Restate the records below exactly. Pictures are not part of the copy.

Stored items —
=== Section Start ===

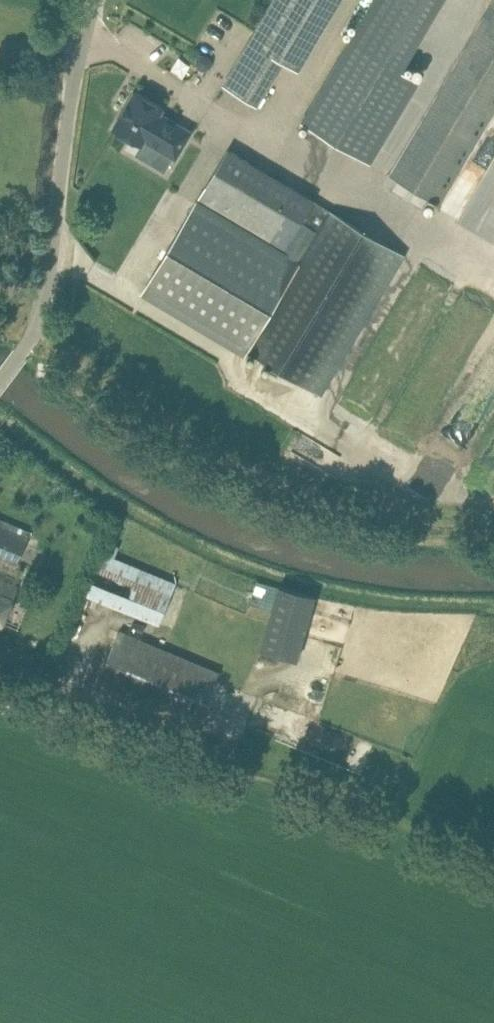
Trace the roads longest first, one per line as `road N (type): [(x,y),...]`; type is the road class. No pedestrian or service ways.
road 1 (track): [(493,513),(391,508),(286,481),(174,429),(29,324)]
road 2 (unclassified): [(0,374),(29,324),(53,109),(85,0)]

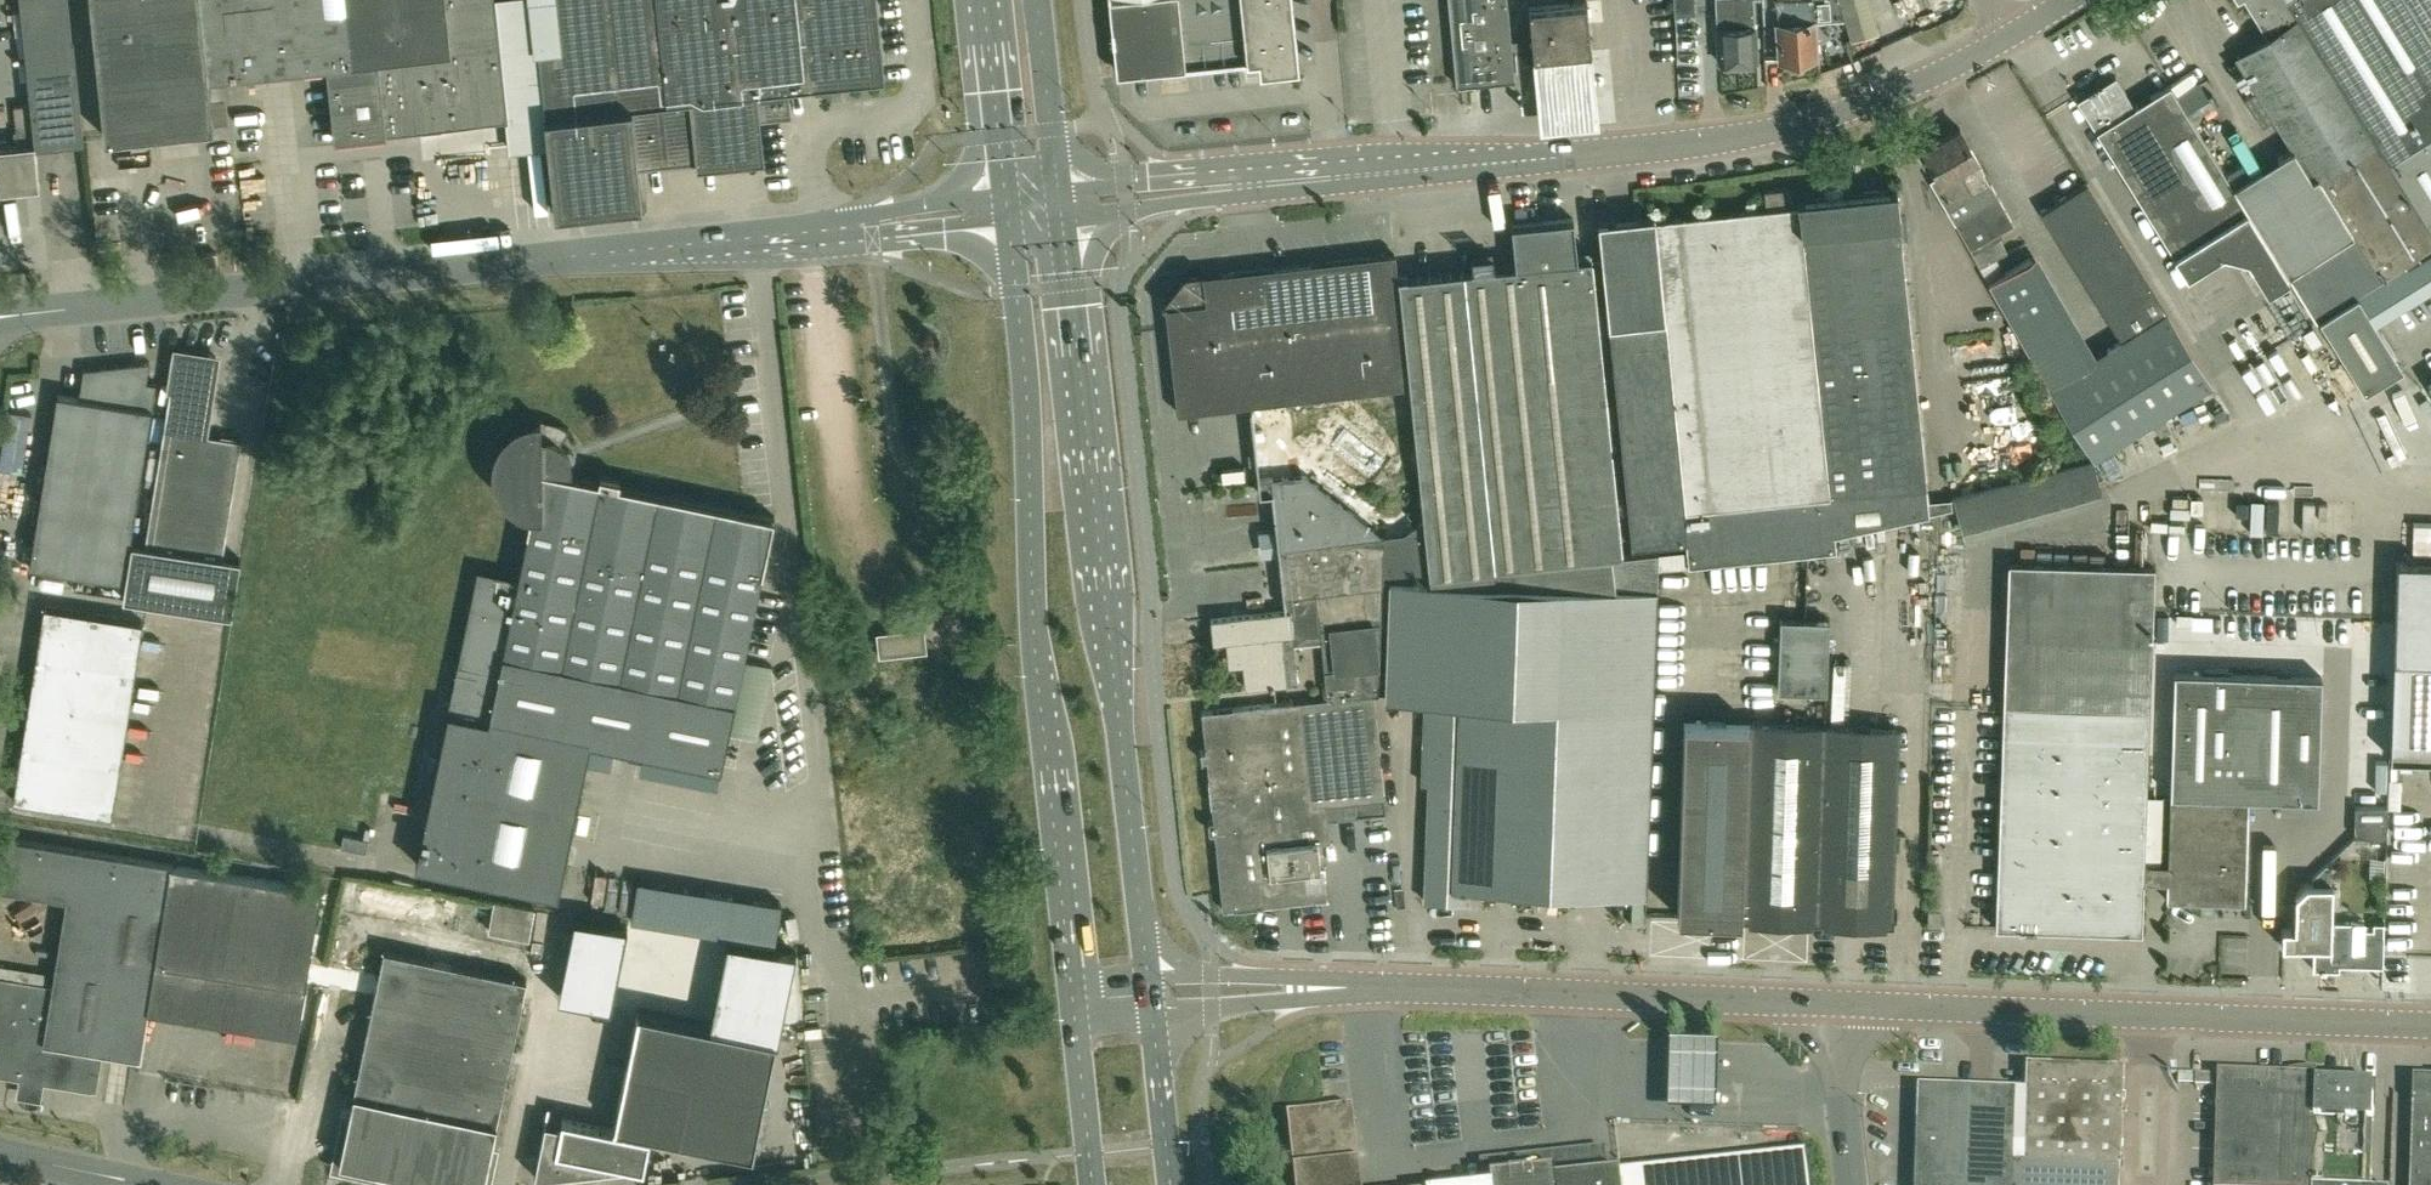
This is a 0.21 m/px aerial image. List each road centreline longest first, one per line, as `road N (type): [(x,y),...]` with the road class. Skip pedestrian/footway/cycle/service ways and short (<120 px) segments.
road 1 (unclassified): [(0,319),(1007,211)]
road 2 (tertiary): [(1060,205),(1750,132),(1891,97),(2011,33)]
road 3 (primary): [(1007,211),(1035,659),(1073,1001)]
road 4 (primary): [(1146,977),(1060,205)]
road 5 (unclassified): [(2430,1025),(1836,1005)]
road 6 (unclassified): [(1362,988),(1836,1005)]
road 7 (unclassified): [(1362,988),(1316,979),(1146,977)]
road 8 (unclassified): [(1150,1013),(1362,988)]
road 9 (primary): [(984,0),(1007,211)]
road 10 (primary): [(1060,205),(1038,0)]
road 11 (primary): [(1073,1001),(1092,1184)]
road 12 (unclassified): [(1852,1184),(1836,1005)]
road 13 (primary): [(1171,1184),(1150,1013)]
road 14 (unclassified): [(145,1184),(0,1155)]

=== Section End ===

EXERCISE RESPONSE —
Trace the roads longest first, one per line as `road N (type): [(x,y),...]`; type is the road class. No pedestrian or service ways.
road 1 (track): [(493,513),(391,508),(286,481),(174,429),(29,324)]
road 2 (unclassified): [(0,374),(29,324),(53,109),(85,0)]

This is a 0.21 m/px aerial image. List each road centreline longest first, one per line, as `road N (type): [(x,y),...]` with the road class. Skip pedestrian/footway/cycle/service ways and short (<120 px) segments.
road 1 (unclassified): [(0,319),(1007,211)]
road 2 (tertiary): [(1060,205),(1750,132),(1891,97),(2011,33)]
road 3 (primary): [(1007,211),(1035,659),(1073,1001)]
road 4 (primary): [(1146,977),(1060,205)]
road 5 (unclassified): [(2430,1025),(1836,1005)]
road 6 (unclassified): [(1362,988),(1836,1005)]
road 7 (unclassified): [(1362,988),(1316,979),(1146,977)]
road 8 (unclassified): [(1150,1013),(1362,988)]
road 9 (primary): [(984,0),(1007,211)]
road 10 (primary): [(1060,205),(1038,0)]
road 11 (primary): [(1073,1001),(1092,1184)]
road 12 (unclassified): [(1852,1184),(1836,1005)]
road 13 (primary): [(1171,1184),(1150,1013)]
road 14 (unclassified): [(145,1184),(0,1155)]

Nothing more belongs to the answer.